• [What you are asked to do]:
Copy all the data exactly, except the pictures.

• [Study material]:
*** Block opens ***

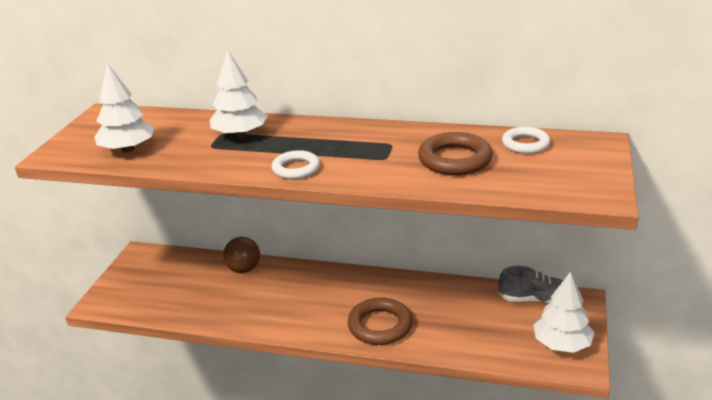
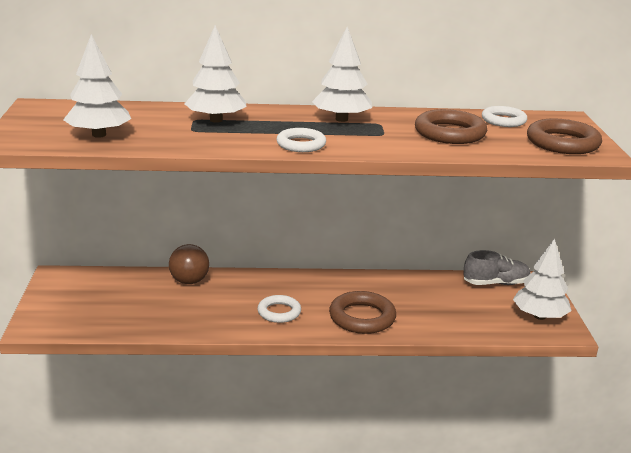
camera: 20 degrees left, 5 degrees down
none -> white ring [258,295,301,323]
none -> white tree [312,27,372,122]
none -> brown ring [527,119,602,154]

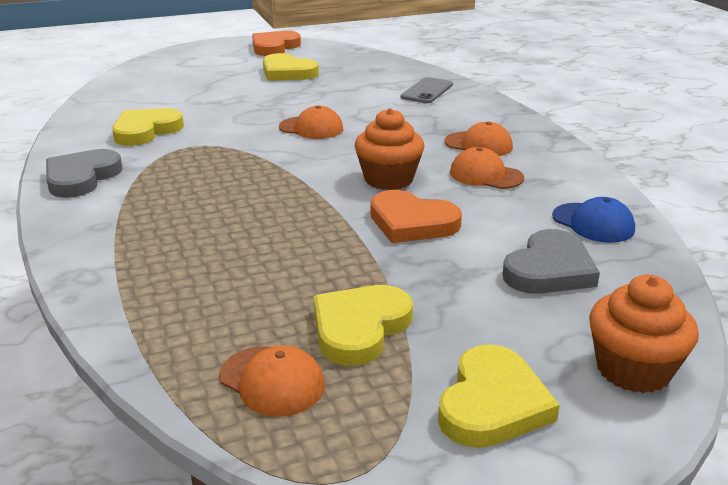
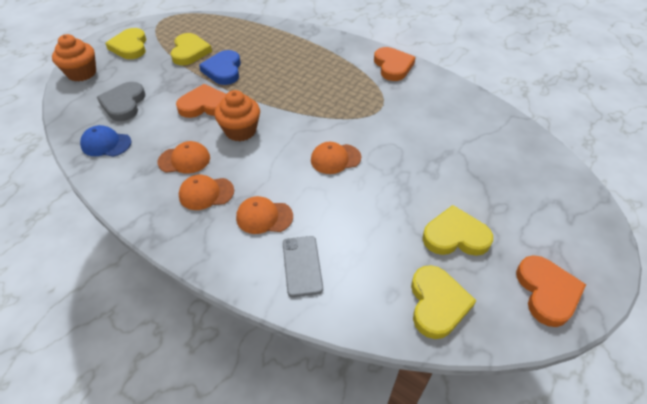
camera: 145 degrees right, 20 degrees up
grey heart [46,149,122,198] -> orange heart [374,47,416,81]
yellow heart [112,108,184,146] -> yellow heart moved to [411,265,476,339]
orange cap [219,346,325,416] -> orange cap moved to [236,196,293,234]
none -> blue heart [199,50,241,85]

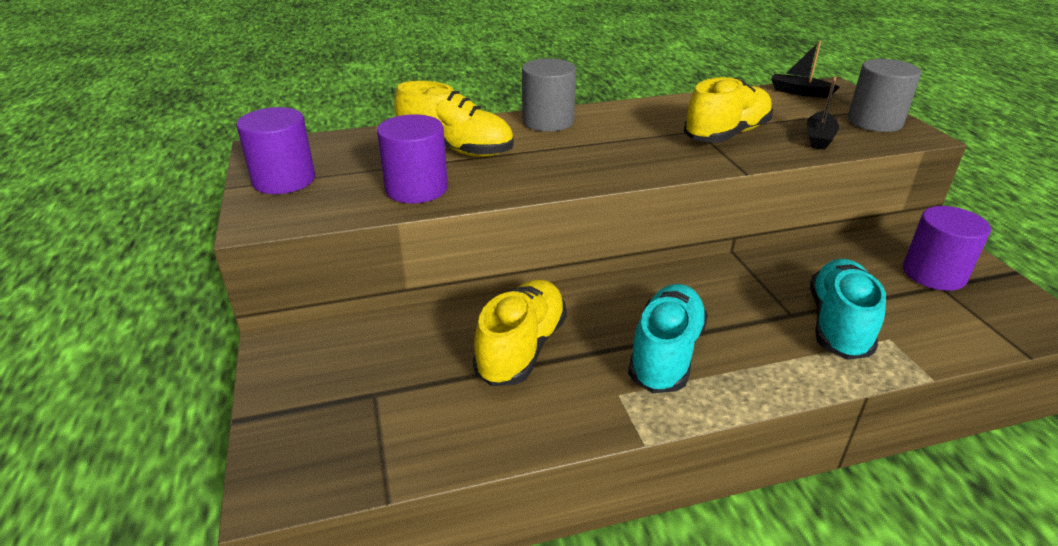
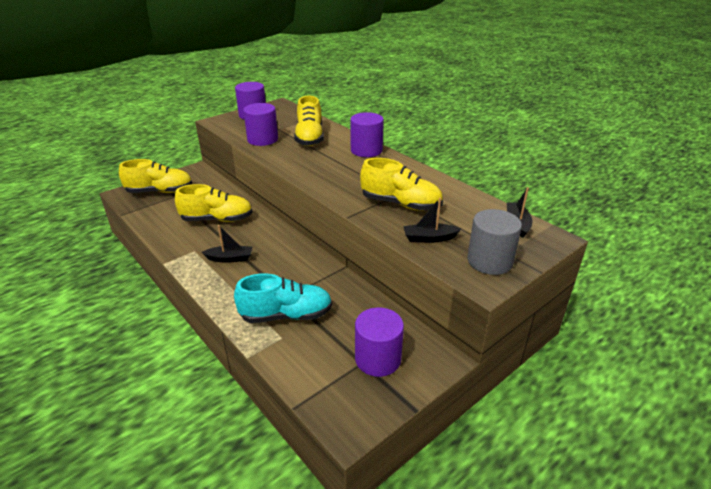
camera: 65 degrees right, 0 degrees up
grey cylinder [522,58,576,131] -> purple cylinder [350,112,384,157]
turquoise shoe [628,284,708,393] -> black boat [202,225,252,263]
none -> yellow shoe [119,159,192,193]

*** Block closes ***

• [Solution for this problem]:
camera: 20 degrees left, 5 degrees down
none -> white ring [258,295,301,323]
none -> white tree [312,27,372,122]
none -> brown ring [527,119,602,154]

camera: 145 degrees right, 20 degrees up
grey heart [46,149,122,198] -> orange heart [374,47,416,81]
yellow heart [112,108,184,146] -> yellow heart moved to [411,265,476,339]
orange cap [219,346,325,416] -> orange cap moved to [236,196,293,234]
none -> blue heart [199,50,241,85]

camera: 65 degrees right, 0 degrees up
grey cylinder [522,58,576,131] -> purple cylinder [350,112,384,157]
turquoise shoe [628,284,708,393] -> black boat [202,225,252,263]
none -> yellow shoe [119,159,192,193]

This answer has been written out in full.